TASK REQUIREMENTS -> Your answer must be the exact lines below, starting with the line with "black jar: 4 -> 5" and going on through the line with "purple trophy: 4 -> 2", both included, with no pictures.

THE DATA ->
────────────────────────────────────────

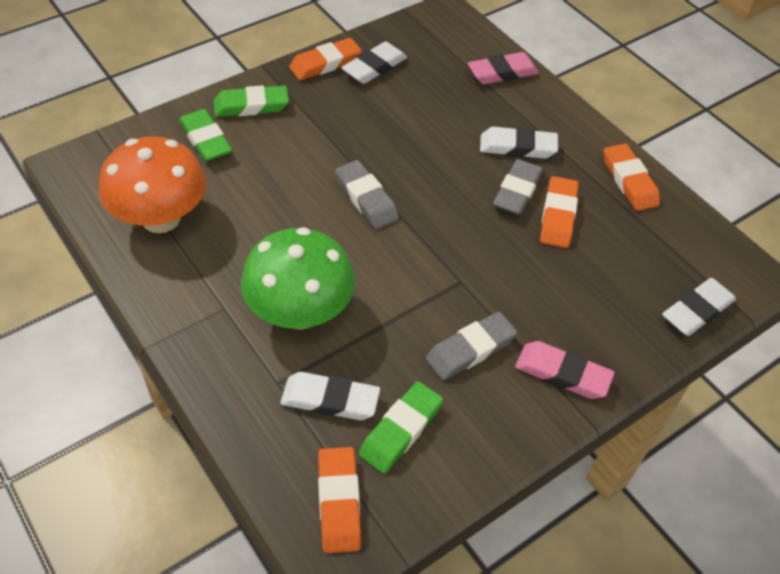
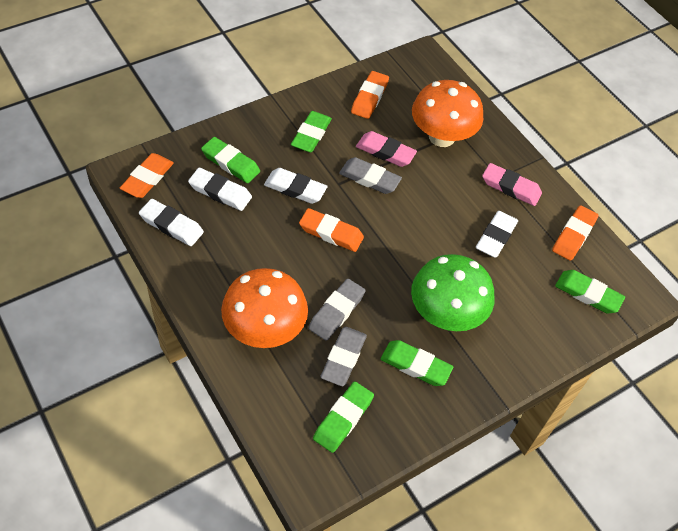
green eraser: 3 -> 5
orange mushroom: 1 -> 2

────────────────────────────────────────

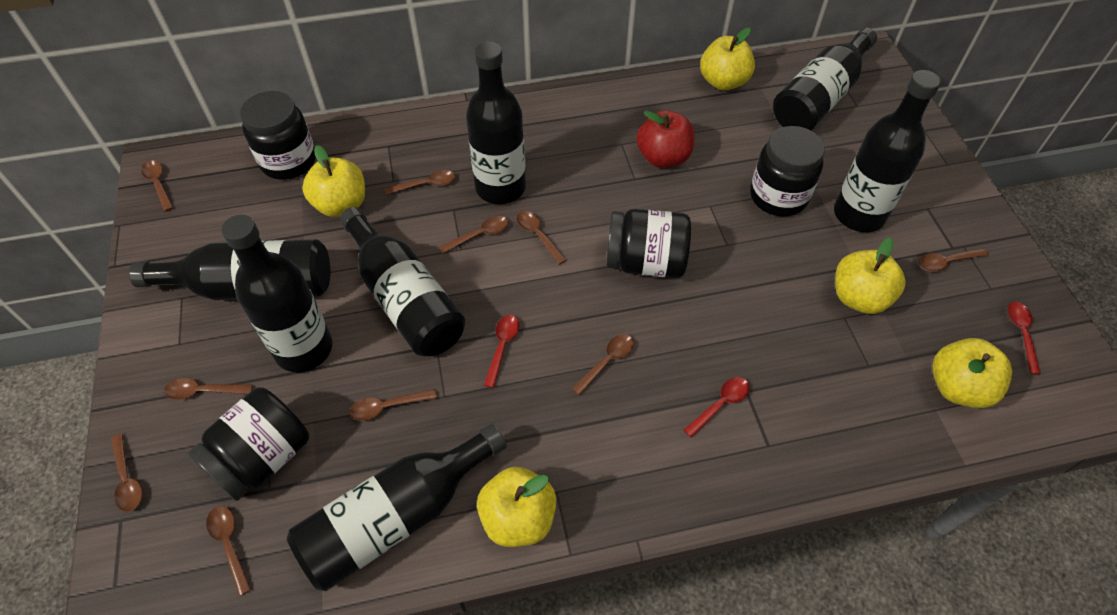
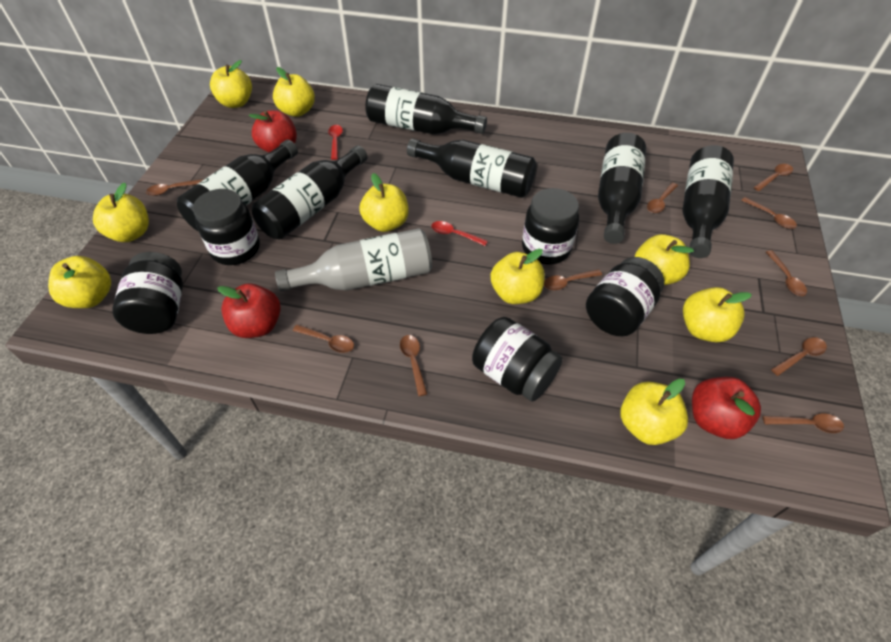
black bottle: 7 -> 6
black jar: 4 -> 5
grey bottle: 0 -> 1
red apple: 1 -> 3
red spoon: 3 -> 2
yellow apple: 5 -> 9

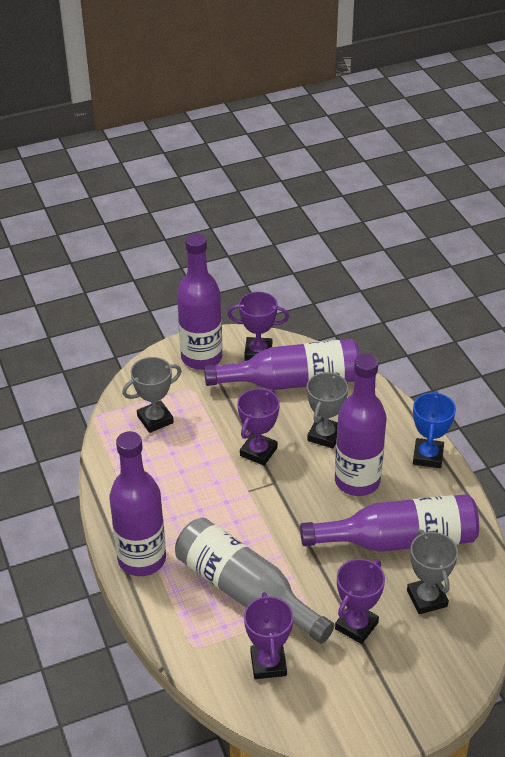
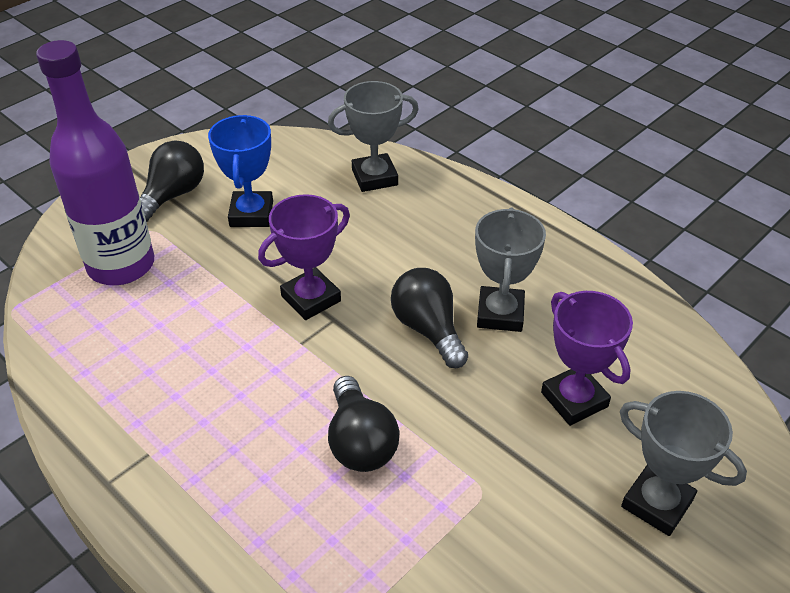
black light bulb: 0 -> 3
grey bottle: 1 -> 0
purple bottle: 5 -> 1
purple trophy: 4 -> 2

────────────────────────────────────────

OUTPUT OF THE TASK ->
black jar: 4 -> 5
grey bottle: 0 -> 1
red apple: 1 -> 3
red spoon: 3 -> 2
yellow apple: 5 -> 9

black light bulb: 0 -> 3
grey bottle: 1 -> 0
purple bottle: 5 -> 1
purple trophy: 4 -> 2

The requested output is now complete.